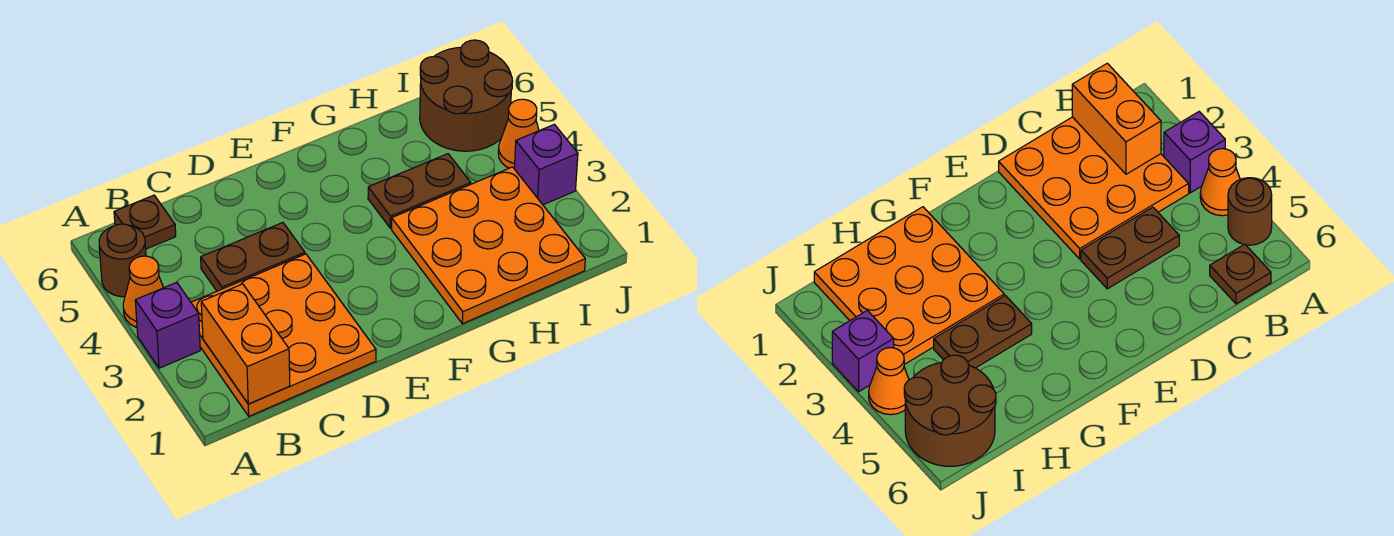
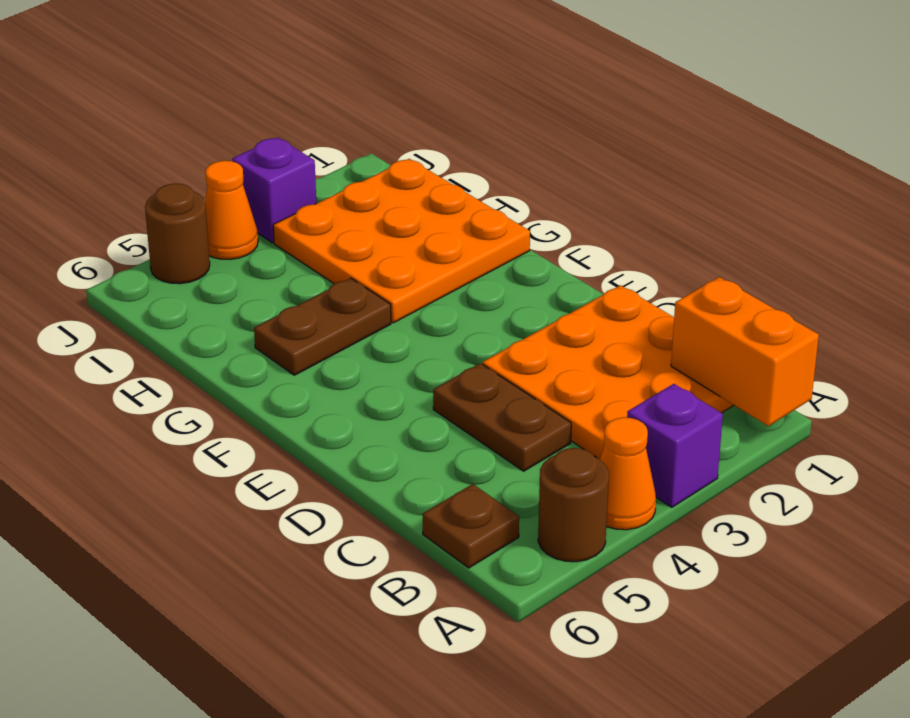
orange brick B1:B2 level 2 -> orange brick A1:B1 level 2
brown plate G4:H4 level 1 -> brown plate G4:G5 level 1
brown round brick I5:J6 level 1 -> brown round brick J5 level 1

******

Each line in the material above that mentions the word "brick" must be copied.

#### Response area:
orange brick B1:B2 level 2 -> orange brick A1:B1 level 2
brown round brick I5:J6 level 1 -> brown round brick J5 level 1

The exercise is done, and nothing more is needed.